(Beginning of Input for this task)

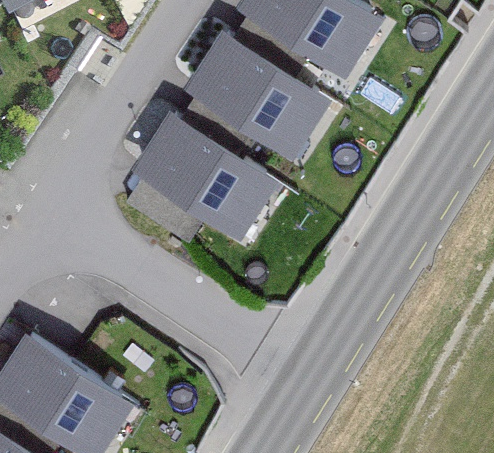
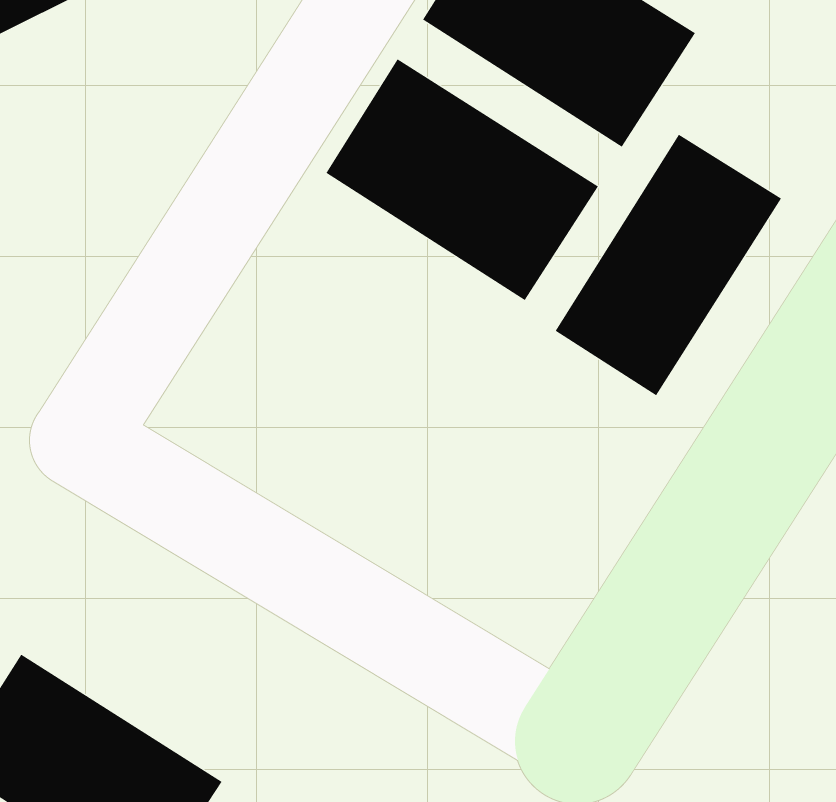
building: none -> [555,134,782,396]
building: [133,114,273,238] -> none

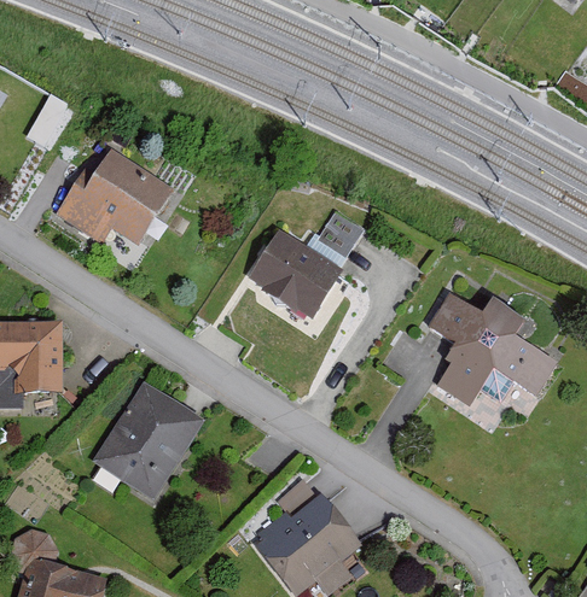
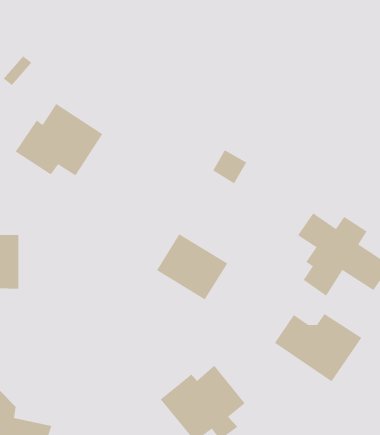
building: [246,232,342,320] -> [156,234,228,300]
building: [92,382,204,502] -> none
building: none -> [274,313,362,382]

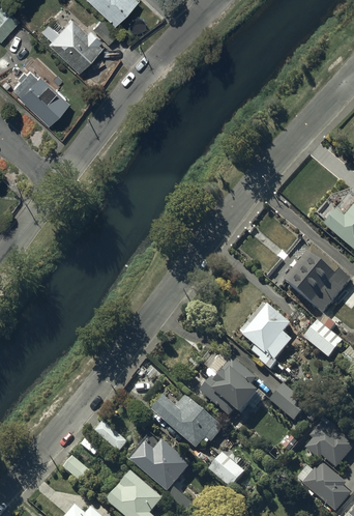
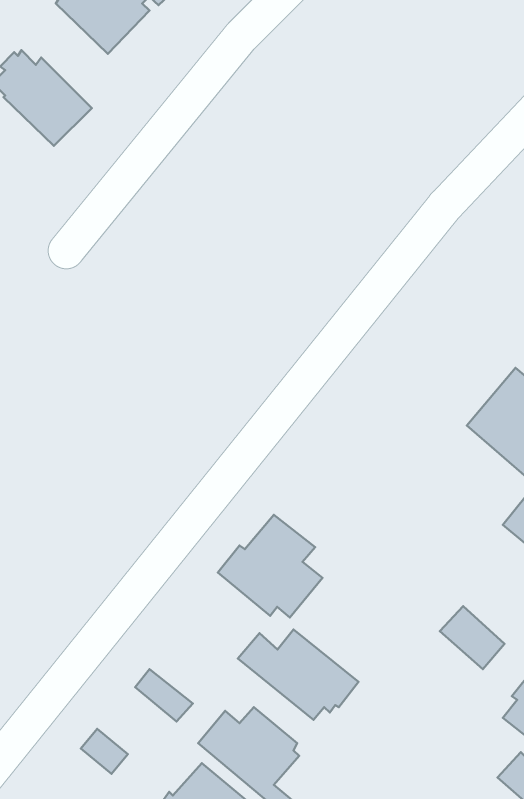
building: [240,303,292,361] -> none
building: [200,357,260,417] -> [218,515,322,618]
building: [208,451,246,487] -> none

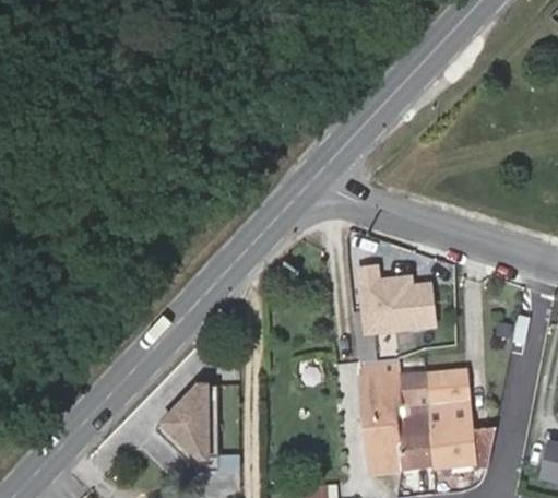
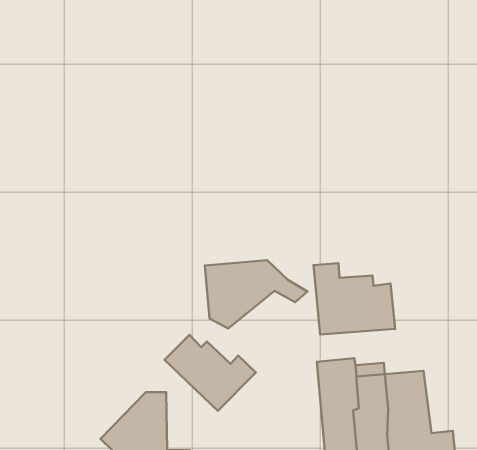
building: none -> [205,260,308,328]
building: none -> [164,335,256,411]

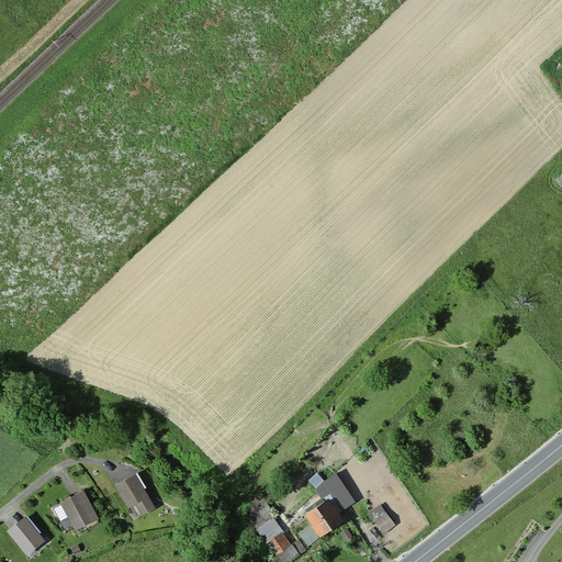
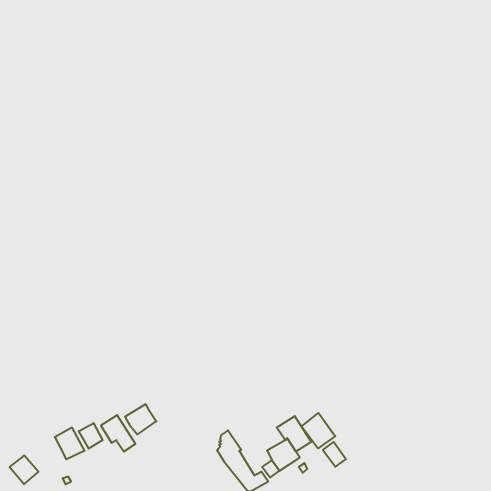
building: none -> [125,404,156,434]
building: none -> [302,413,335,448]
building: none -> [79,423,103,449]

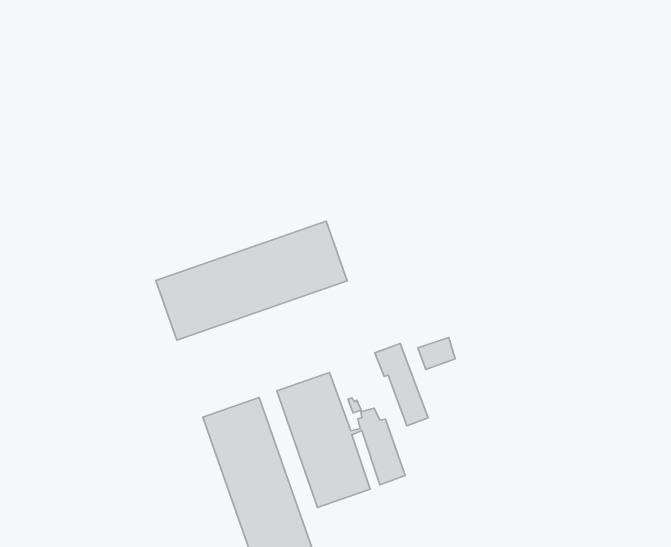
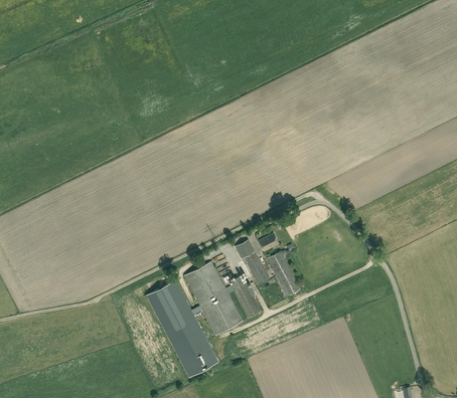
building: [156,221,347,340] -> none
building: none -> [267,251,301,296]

(End of Input for this task)

• **Required work**
Give again, unchanged, only the lines from the line containing "building: [133,114,273,238] -> none" to the last line of the records above. Pictures do not belong in the copy.

• **Expected answer**
building: [133,114,273,238] -> none

building: [246,232,342,320] -> [156,234,228,300]
building: [92,382,204,502] -> none
building: none -> [274,313,362,382]

building: [240,303,292,361] -> none
building: [200,357,260,417] -> [218,515,322,618]
building: [208,451,246,487] -> none

building: none -> [205,260,308,328]
building: none -> [164,335,256,411]

building: none -> [125,404,156,434]
building: none -> [302,413,335,448]
building: none -> [79,423,103,449]

building: [156,221,347,340] -> none
building: none -> [267,251,301,296]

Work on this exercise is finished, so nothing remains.